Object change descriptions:
****************
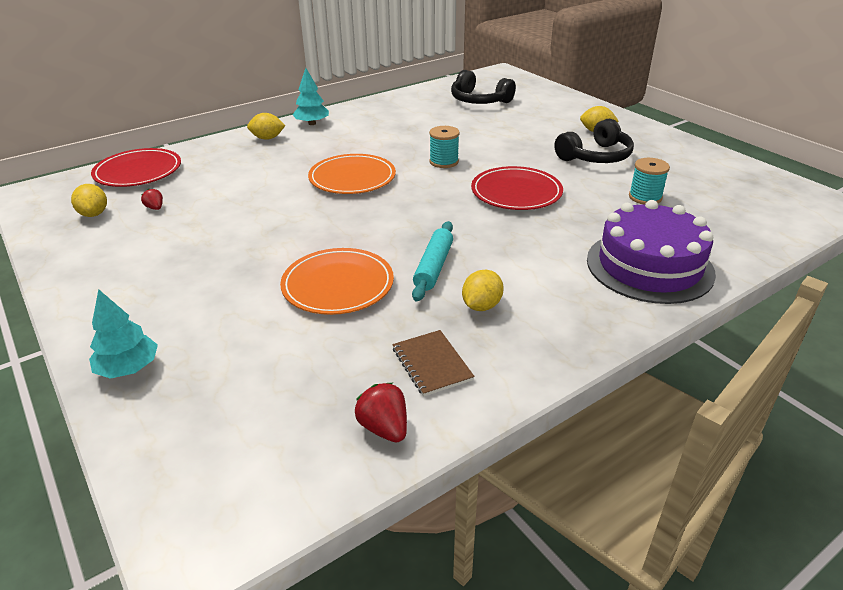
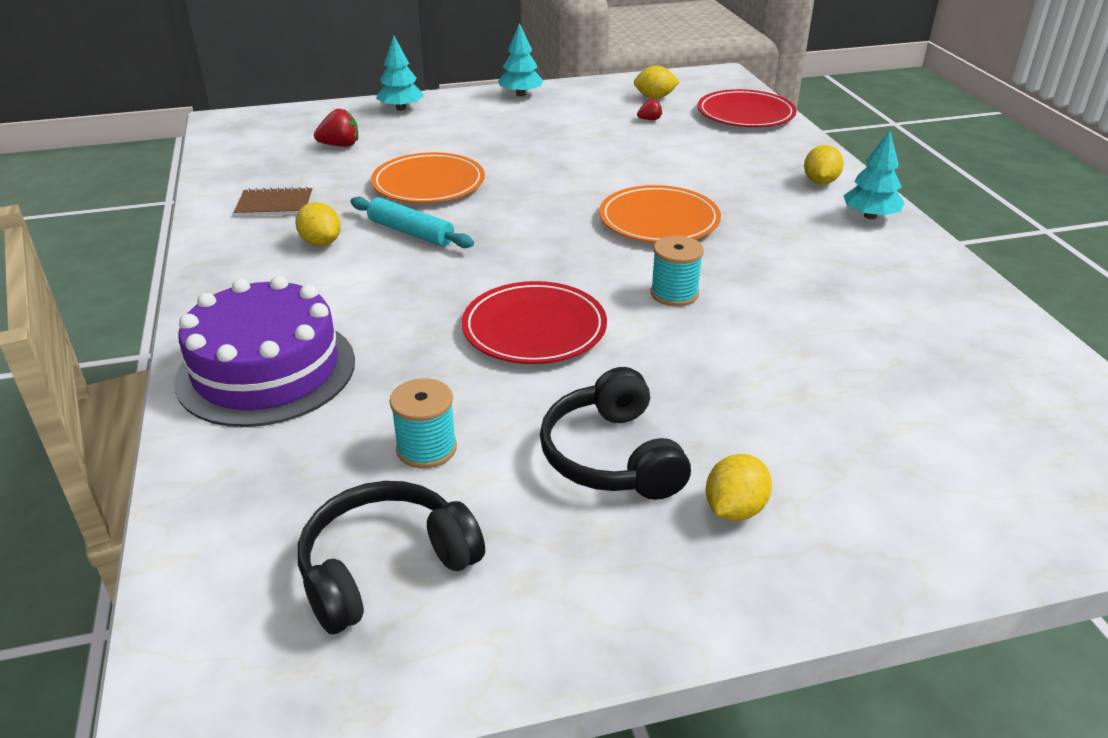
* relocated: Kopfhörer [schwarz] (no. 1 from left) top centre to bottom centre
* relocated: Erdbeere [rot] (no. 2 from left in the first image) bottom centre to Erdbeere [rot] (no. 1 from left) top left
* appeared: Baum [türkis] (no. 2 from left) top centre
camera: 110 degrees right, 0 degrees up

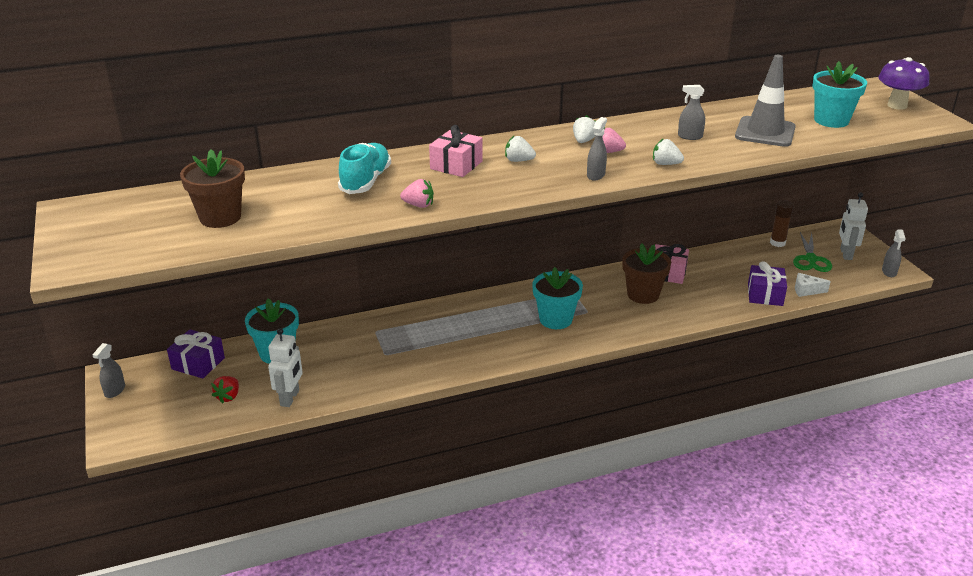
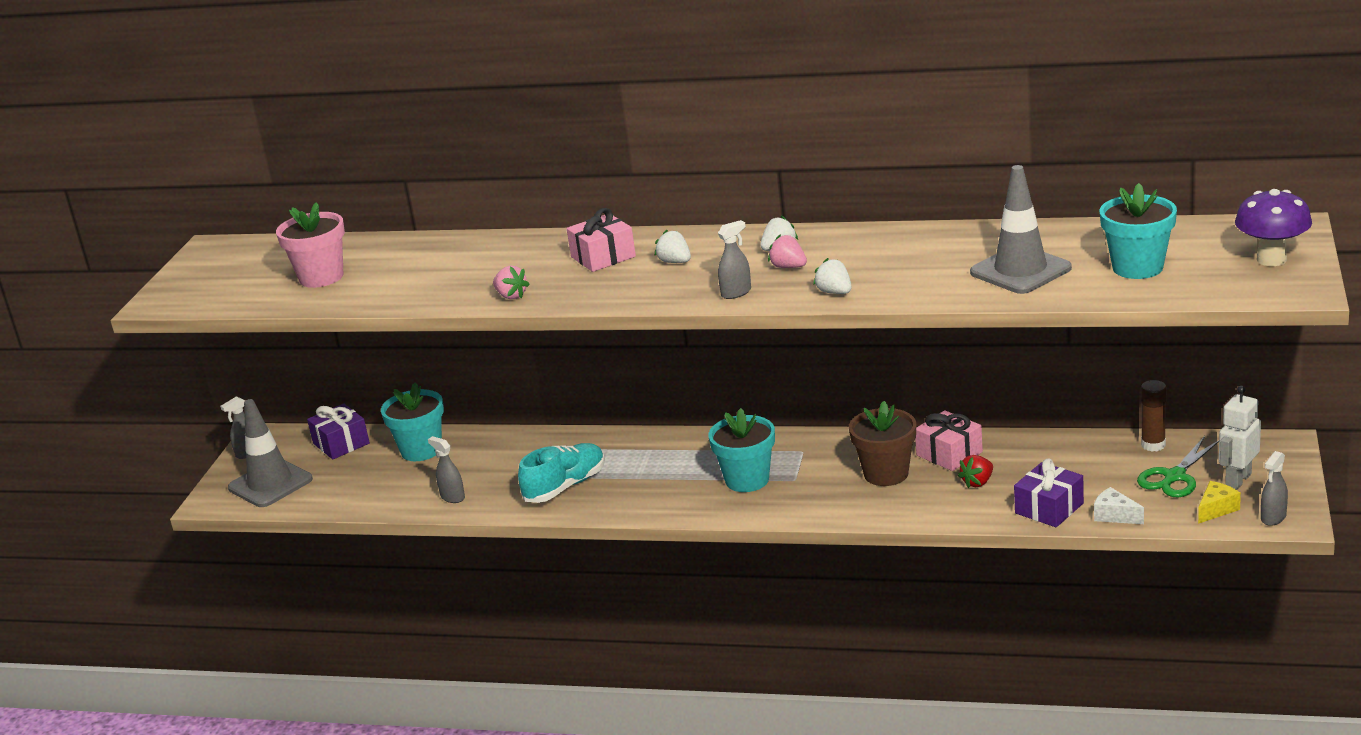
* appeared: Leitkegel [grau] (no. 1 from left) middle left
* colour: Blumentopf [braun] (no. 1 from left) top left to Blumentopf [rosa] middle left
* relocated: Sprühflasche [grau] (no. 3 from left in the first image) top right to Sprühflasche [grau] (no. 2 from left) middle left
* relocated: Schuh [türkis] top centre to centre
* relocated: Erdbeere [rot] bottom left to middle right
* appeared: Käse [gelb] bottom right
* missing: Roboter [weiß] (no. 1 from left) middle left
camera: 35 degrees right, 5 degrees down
****************
▶ **WHAT IS BEING ASKED**
Keeping the pictures out, print the entries above exactly as written.

▶ **RESPONSE TO THIS EXERCISE**
* relocated: Kopfhörer [schwarz] (no. 1 from left) top centre to bottom centre
* relocated: Erdbeere [rot] (no. 2 from left in the first image) bottom centre to Erdbeere [rot] (no. 1 from left) top left
* appeared: Baum [türkis] (no. 2 from left) top centre
camera: 110 degrees right, 0 degrees up

* appeared: Leitkegel [grau] (no. 1 from left) middle left
* colour: Blumentopf [braun] (no. 1 from left) top left to Blumentopf [rosa] middle left
* relocated: Sprühflasche [grau] (no. 3 from left in the first image) top right to Sprühflasche [grau] (no. 2 from left) middle left
* relocated: Schuh [türkis] top centre to centre
* relocated: Erdbeere [rot] bottom left to middle right
* appeared: Käse [gelb] bottom right
* missing: Roboter [weiß] (no. 1 from left) middle left
camera: 35 degrees right, 5 degrees down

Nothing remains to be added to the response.